Count the rows below that contain the string "kern", with uppercase and lowercase letters treated as different. Reply with only the number.

◇ ◇ ◇

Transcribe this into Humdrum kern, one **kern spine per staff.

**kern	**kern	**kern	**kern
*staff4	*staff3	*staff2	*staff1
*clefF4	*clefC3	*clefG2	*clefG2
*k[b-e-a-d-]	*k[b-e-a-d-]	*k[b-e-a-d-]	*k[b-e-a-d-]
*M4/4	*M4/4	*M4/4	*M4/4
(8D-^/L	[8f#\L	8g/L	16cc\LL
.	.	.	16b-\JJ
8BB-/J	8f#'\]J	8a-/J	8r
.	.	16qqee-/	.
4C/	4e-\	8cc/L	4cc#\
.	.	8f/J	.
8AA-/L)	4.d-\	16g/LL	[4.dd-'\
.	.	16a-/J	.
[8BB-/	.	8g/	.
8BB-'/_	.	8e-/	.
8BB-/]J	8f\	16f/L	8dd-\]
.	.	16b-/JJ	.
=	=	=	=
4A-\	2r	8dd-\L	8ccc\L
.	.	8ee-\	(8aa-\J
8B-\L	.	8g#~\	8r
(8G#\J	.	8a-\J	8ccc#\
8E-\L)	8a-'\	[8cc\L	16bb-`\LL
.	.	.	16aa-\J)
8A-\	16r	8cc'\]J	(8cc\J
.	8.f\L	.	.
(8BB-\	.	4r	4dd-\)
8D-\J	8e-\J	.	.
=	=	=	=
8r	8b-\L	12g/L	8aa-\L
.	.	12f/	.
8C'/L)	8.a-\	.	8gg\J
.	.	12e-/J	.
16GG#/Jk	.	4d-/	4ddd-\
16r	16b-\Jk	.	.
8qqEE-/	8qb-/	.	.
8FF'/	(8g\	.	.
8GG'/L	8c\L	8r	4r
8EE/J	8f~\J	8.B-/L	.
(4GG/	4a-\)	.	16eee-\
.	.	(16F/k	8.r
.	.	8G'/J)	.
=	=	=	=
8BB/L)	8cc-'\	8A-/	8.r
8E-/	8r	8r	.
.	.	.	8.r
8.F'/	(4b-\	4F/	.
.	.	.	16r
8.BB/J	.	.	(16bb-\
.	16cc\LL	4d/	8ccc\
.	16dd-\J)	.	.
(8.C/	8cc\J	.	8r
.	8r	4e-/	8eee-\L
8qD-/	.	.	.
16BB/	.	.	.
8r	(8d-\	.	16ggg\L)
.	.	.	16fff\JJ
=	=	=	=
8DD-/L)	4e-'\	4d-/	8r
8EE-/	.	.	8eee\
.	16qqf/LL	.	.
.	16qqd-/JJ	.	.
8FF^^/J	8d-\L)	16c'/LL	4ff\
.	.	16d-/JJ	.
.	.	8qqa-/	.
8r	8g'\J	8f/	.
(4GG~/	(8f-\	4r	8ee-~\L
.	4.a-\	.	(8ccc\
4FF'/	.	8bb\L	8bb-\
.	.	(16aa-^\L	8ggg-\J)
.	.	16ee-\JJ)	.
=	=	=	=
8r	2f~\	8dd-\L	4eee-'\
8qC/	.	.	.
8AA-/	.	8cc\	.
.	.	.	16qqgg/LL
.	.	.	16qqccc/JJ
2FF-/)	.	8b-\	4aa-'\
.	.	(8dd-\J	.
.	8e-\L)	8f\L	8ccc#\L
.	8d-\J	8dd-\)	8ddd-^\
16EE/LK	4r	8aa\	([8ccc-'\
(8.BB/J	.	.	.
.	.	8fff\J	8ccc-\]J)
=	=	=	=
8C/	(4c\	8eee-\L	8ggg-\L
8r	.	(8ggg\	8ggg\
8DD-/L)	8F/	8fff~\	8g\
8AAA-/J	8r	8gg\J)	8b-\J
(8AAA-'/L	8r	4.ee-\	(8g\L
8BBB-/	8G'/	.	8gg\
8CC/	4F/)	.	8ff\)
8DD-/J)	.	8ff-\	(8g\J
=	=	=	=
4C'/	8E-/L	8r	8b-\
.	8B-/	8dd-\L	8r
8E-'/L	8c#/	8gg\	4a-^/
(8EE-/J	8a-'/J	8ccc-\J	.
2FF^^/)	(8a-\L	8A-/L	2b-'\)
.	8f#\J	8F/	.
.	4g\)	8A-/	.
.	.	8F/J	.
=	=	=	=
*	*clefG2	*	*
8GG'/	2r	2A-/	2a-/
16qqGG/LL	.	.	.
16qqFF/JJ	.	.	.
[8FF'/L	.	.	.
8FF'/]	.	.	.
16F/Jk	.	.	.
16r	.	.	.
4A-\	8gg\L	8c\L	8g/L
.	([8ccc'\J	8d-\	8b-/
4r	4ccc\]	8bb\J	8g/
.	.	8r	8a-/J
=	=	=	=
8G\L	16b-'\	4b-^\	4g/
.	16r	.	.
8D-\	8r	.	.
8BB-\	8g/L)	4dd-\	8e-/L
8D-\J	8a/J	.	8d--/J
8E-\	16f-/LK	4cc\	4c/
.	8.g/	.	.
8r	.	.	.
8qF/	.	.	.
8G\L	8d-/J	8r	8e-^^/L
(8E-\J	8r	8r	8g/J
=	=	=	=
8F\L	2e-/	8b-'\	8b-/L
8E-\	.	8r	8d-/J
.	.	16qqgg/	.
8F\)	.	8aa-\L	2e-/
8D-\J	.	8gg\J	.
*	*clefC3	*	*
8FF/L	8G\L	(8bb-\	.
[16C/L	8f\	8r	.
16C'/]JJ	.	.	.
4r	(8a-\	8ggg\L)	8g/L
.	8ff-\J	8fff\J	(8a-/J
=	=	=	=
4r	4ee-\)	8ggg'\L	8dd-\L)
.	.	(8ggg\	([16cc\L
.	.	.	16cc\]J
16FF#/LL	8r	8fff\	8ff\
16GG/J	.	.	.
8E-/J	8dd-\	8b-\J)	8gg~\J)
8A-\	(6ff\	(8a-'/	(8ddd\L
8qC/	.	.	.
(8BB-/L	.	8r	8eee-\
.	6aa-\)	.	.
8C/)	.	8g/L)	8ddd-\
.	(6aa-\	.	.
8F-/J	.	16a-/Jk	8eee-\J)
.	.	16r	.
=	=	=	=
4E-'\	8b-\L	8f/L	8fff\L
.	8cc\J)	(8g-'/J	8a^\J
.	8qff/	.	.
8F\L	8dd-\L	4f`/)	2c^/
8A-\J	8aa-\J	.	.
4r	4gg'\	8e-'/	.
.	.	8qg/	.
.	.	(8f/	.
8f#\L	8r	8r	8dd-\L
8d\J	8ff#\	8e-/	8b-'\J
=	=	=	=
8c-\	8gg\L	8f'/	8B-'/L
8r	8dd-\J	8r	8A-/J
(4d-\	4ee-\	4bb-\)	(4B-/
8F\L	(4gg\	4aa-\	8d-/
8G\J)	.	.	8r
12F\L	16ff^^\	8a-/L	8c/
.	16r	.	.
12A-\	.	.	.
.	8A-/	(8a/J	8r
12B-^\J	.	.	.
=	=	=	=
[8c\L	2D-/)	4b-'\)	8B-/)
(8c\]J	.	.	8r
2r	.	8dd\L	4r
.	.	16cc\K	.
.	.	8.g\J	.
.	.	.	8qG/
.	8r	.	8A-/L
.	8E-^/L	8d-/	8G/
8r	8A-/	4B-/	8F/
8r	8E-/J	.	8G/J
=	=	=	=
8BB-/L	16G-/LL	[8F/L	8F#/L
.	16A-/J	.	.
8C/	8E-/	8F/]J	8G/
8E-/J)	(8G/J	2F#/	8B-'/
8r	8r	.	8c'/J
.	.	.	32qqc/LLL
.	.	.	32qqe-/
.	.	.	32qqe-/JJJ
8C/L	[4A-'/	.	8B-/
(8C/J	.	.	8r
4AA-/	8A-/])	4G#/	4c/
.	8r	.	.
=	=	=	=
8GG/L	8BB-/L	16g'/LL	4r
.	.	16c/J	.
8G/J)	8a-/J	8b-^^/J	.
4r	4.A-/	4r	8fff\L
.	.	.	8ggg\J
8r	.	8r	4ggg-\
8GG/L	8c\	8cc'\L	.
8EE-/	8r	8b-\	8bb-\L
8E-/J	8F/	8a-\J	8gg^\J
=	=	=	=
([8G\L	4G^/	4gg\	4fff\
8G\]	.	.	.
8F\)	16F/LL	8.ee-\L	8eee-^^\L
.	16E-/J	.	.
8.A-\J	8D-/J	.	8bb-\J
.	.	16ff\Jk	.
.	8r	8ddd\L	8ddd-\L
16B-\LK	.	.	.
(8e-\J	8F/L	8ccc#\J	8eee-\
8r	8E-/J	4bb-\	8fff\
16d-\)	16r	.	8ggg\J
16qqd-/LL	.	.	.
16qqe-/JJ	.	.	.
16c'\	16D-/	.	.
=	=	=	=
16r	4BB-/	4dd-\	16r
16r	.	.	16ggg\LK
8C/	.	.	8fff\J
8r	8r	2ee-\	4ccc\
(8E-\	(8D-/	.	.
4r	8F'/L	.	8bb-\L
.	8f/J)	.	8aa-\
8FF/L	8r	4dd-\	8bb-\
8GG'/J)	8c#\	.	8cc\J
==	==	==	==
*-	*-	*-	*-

◇ ◇ ◇

Result of the task: 2